__Work order__:
Below are the entries to work from; restate word for word the portion that opens with the line containing "missing | rosy" and closes with the line containing "red block |", keeping both.

Scene comparison data:
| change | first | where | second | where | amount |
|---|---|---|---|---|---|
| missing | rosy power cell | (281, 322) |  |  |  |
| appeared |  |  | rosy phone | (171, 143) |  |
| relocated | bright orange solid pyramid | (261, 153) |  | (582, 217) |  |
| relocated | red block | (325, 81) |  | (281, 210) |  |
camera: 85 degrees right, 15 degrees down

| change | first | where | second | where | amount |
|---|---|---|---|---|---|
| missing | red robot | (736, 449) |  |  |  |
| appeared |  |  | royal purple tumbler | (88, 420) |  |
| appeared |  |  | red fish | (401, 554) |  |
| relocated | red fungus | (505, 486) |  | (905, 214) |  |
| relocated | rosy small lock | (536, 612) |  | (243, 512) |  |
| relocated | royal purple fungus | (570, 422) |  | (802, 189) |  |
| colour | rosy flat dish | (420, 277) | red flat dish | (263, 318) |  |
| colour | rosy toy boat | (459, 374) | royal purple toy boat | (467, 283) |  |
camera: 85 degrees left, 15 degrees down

...

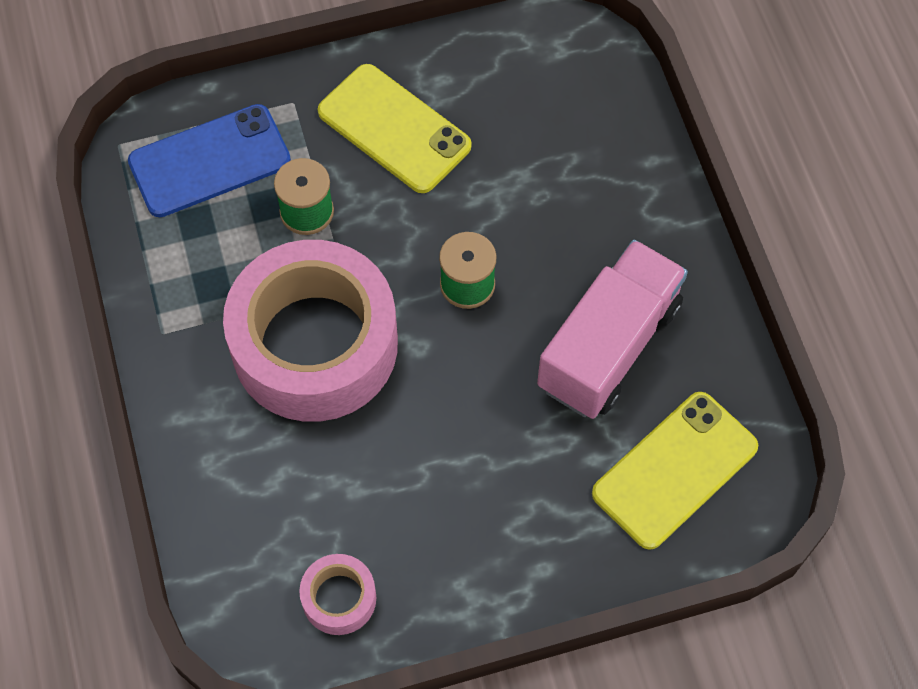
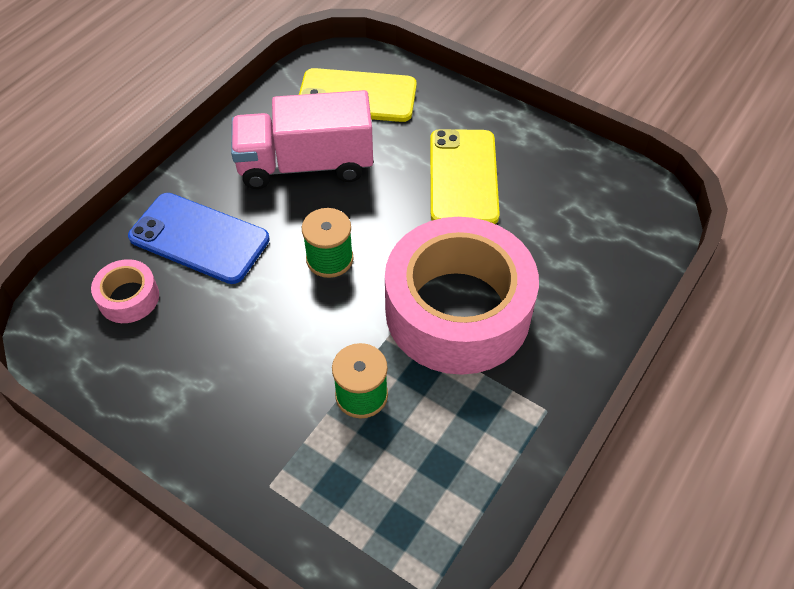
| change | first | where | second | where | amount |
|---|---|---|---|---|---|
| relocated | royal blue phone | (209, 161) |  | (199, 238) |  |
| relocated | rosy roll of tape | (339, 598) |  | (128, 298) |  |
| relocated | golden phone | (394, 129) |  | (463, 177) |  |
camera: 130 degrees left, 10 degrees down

__Task response__:
| missing | rosy power cell | (281, 322) |  |  |  |
| appeared |  |  | rosy phone | (171, 143) |  |
| relocated | bright orange solid pyramid | (261, 153) |  | (582, 217) |  |
| relocated | red block | (325, 81) |  | (281, 210) |  |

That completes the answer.